What you should do:
Copy out exactly the stretch of the listing below that begins at the line containing "orange tile D5:D6" and ends at the line containing "orange tile K6 level 1 -> none", and copy nothing outside it.

Extracted information:
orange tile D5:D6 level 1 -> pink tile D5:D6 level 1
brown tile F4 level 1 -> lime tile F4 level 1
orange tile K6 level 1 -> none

* * *

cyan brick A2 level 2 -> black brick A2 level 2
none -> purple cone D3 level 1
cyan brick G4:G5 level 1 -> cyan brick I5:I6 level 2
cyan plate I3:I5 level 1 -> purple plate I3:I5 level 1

Exercise answer:
orange tile D5:D6 level 1 -> pink tile D5:D6 level 1
brown tile F4 level 1 -> lime tile F4 level 1
orange tile K6 level 1 -> none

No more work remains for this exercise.